What to work on. Every line from the one containing "(107, 375) = (352, 264): black" to the end of the records below, written out word for word, is the whole answer.

....................

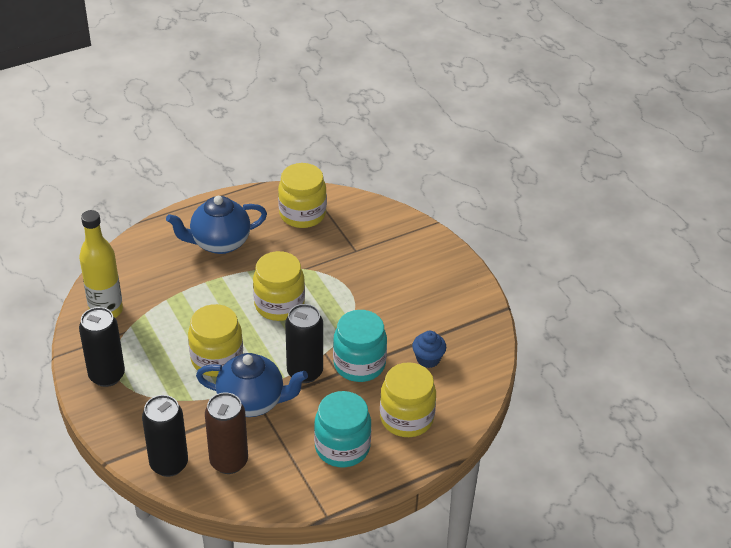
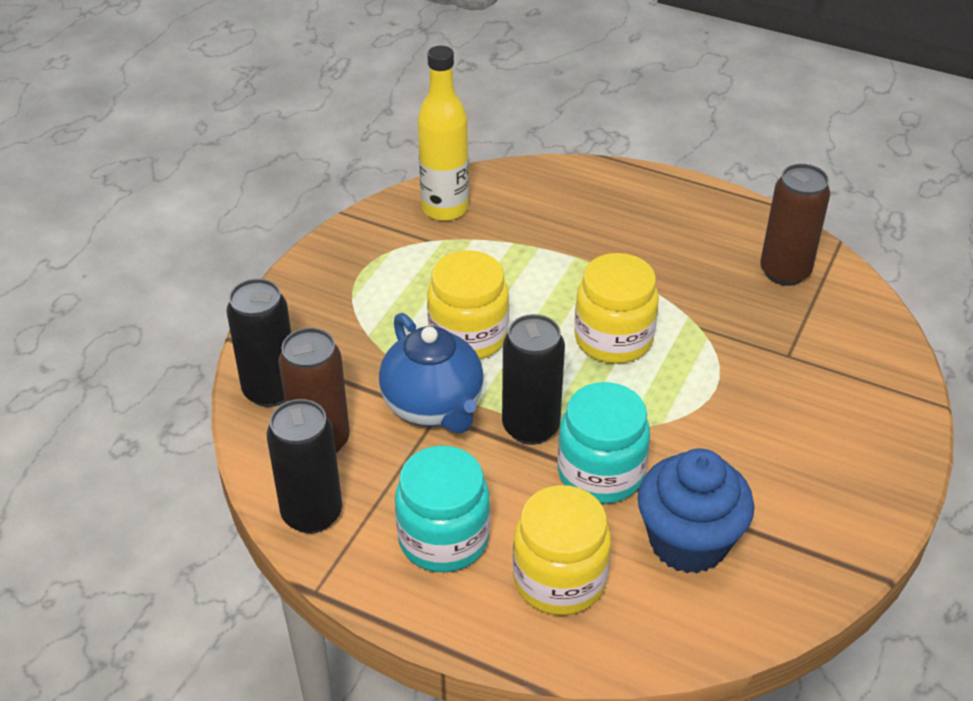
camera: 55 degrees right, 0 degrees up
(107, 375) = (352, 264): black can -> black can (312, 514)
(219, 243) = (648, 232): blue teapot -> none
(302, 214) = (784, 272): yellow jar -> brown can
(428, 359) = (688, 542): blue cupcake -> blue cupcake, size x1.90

....................

Written response.
(107, 375) = (352, 264): black can -> black can (312, 514)
(219, 243) = (648, 232): blue teapot -> none
(302, 214) = (784, 272): yellow jar -> brown can
(428, 359) = (688, 542): blue cupcake -> blue cupcake, size x1.90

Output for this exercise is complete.